### [TASK STATEMENT]
Repeat each entry as written, dropping any picture you find.

### [STORED DATA]
==========
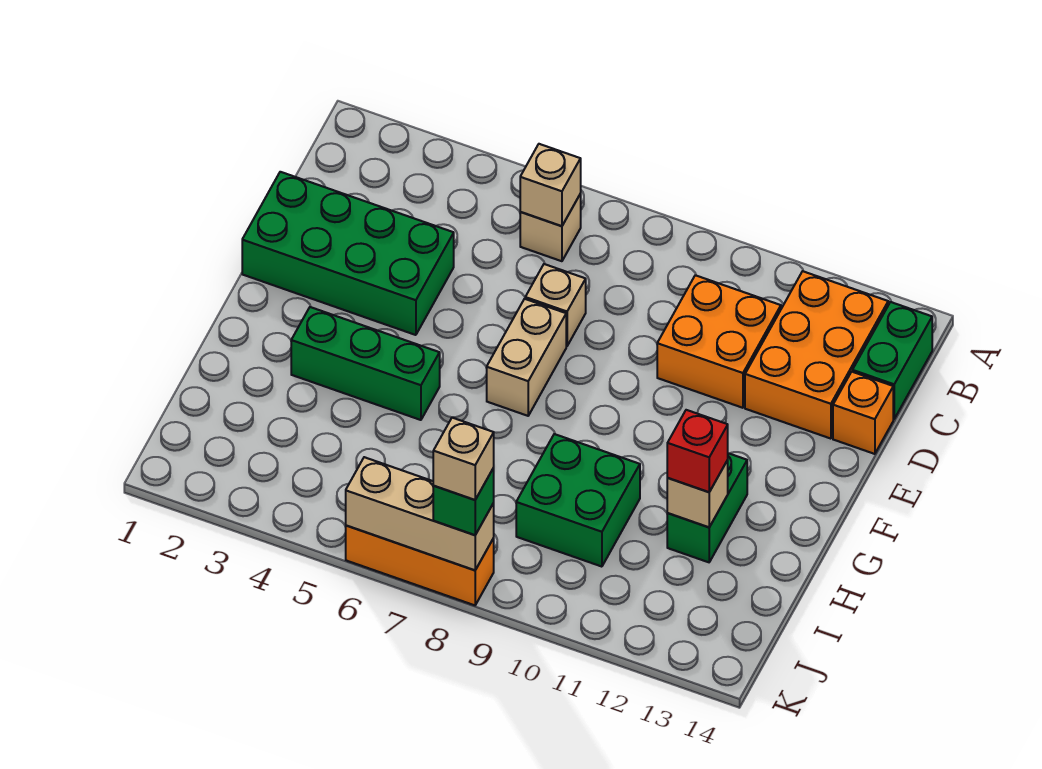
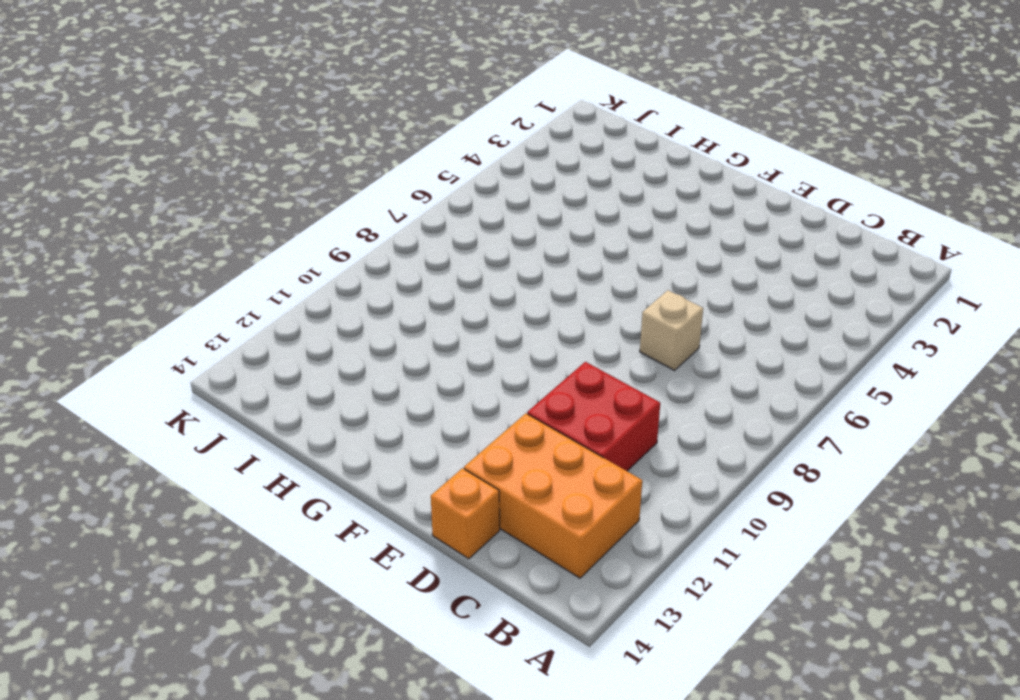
red brick C10:D11 level 1 -> orange brick C10:D11 level 1
none -> tan brick B6 level 1
none -> green brick B14:C14 level 1
none -> green brick D1:E4 level 1

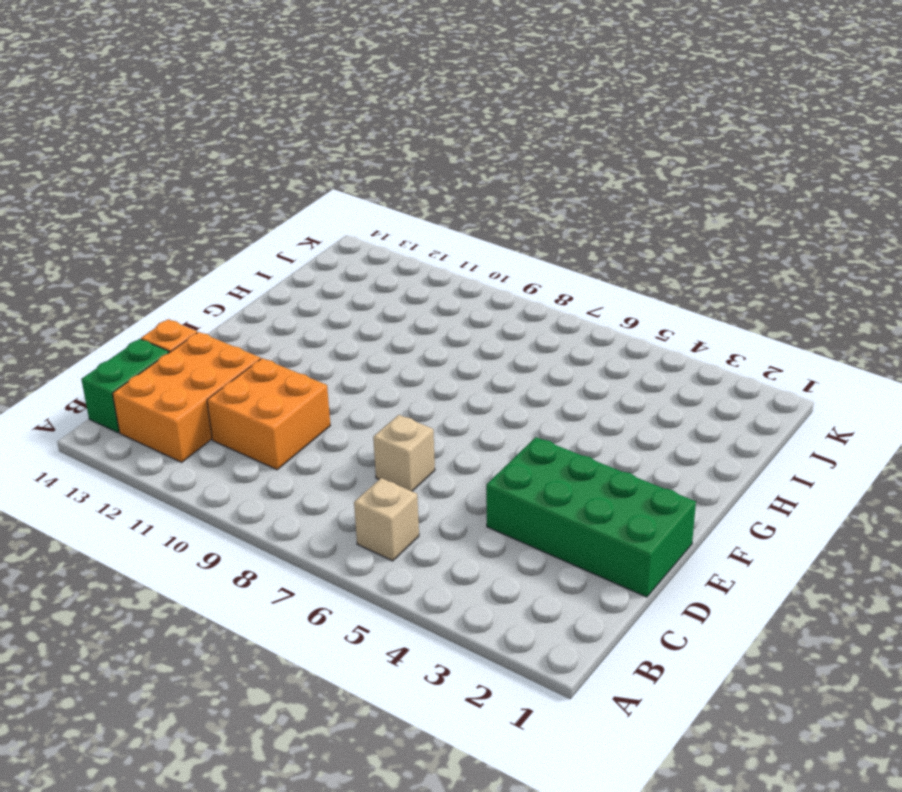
none -> tan brick E7:F7 level 1
none -> green brick G3:G5 level 1
none -> green brick G12:H12 level 1

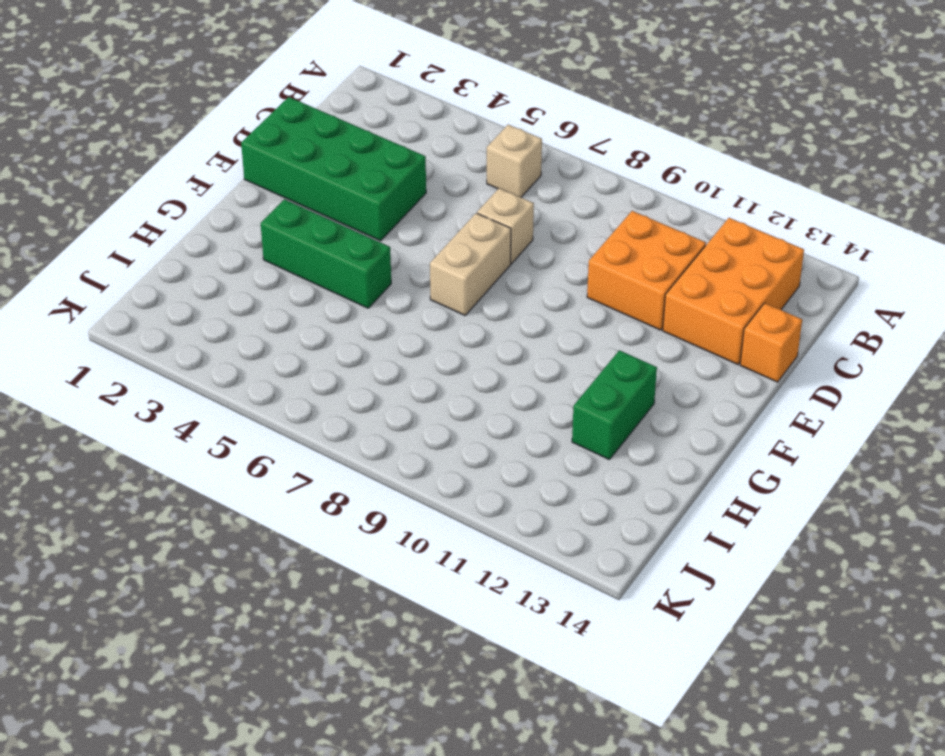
none -> green brick B14:C14 level 1
none -> green brick H9:I10 level 1
none -> orange brick K6:K8 level 1

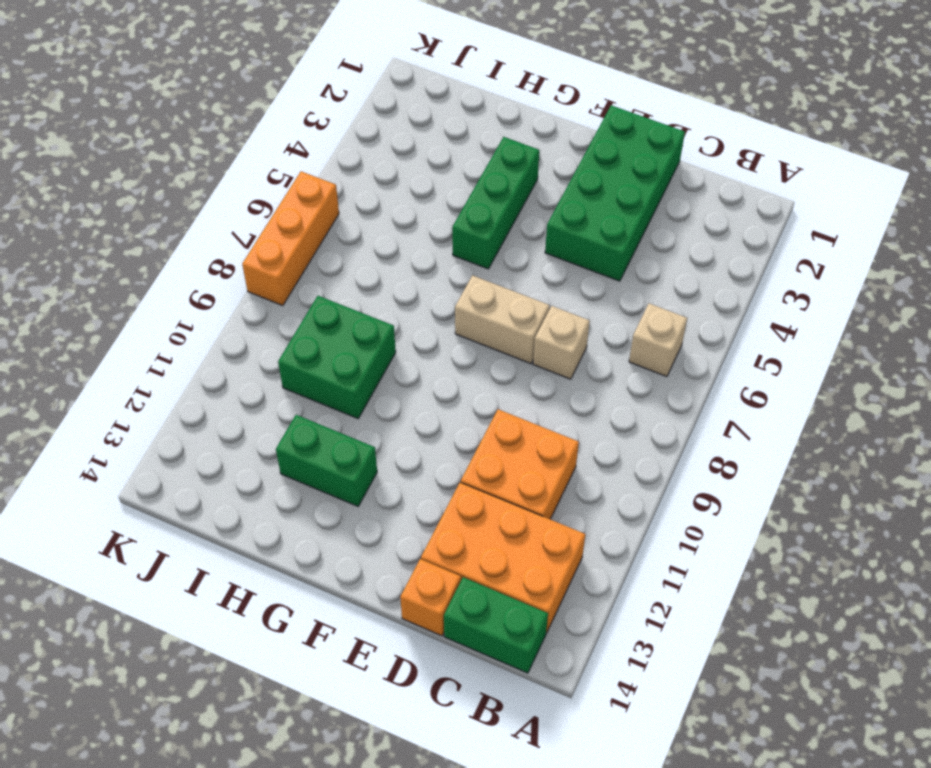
none -> tan brick B6 level 2
none -> tan brick H12 level 2
none -> tan brick K6:K8 level 2

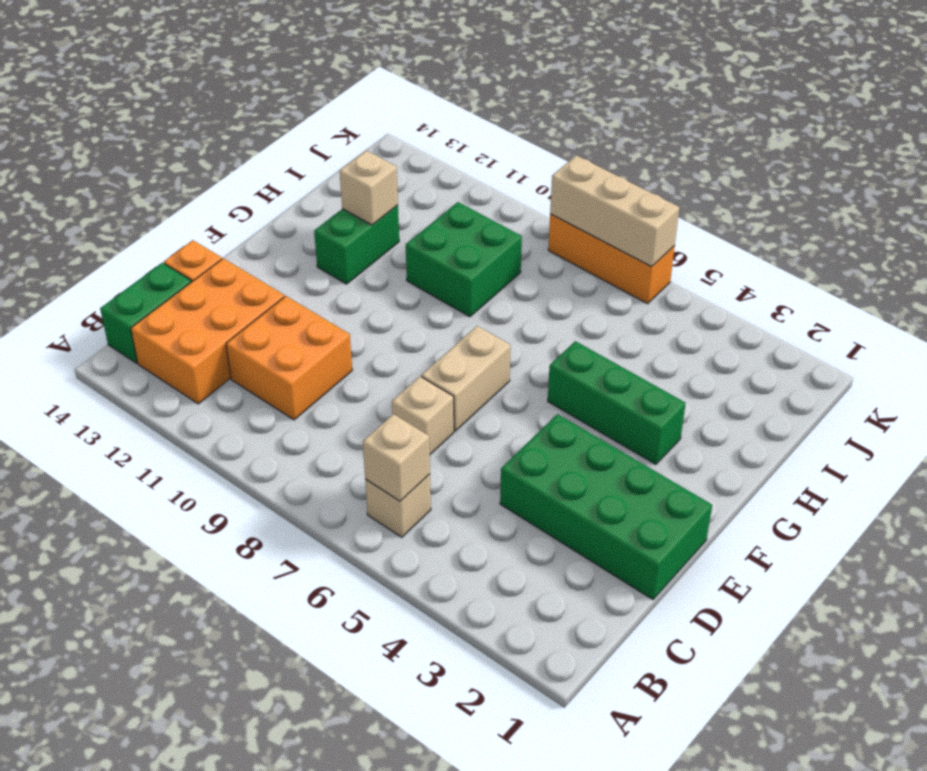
none -> red brick H12 level 3
none -> green brick K8 level 3
none -> tan brick K8 level 4

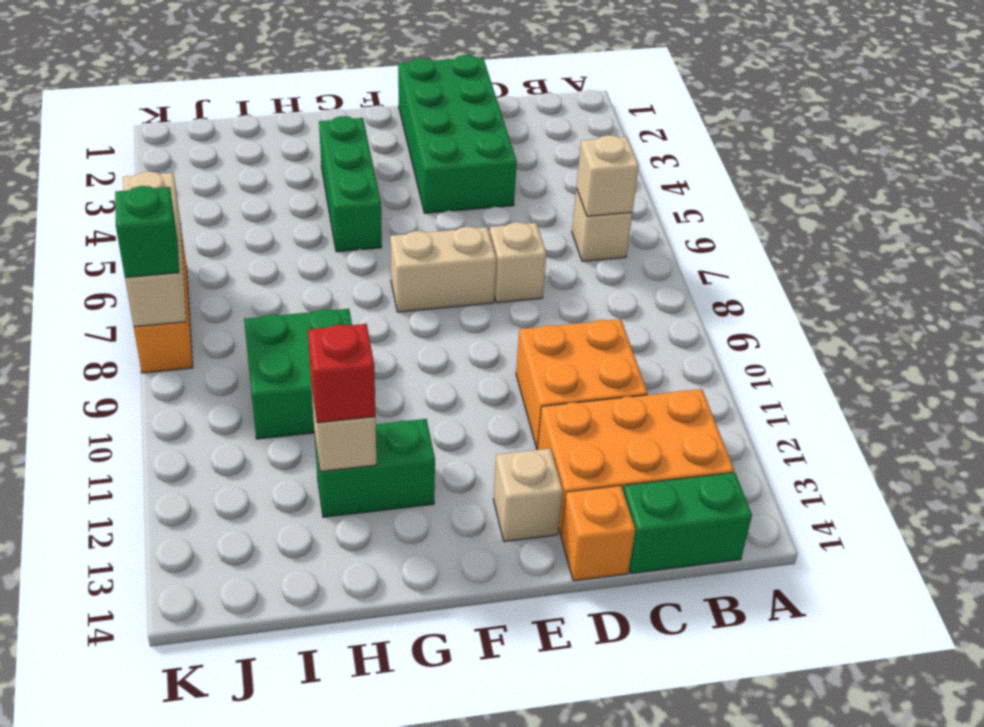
tan brick E13 level 1 -> tan brick K8 level 4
==========
### [TASK SOLUTION]
red brick C10:D11 level 1 -> orange brick C10:D11 level 1
none -> tan brick B6 level 1
none -> green brick B14:C14 level 1
none -> green brick D1:E4 level 1

none -> tan brick E7:F7 level 1
none -> green brick G3:G5 level 1
none -> green brick G12:H12 level 1

none -> green brick B14:C14 level 1
none -> green brick H9:I10 level 1
none -> orange brick K6:K8 level 1

none -> tan brick B6 level 2
none -> tan brick H12 level 2
none -> tan brick K6:K8 level 2

none -> red brick H12 level 3
none -> green brick K8 level 3
none -> tan brick K8 level 4

tan brick E13 level 1 -> tan brick K8 level 4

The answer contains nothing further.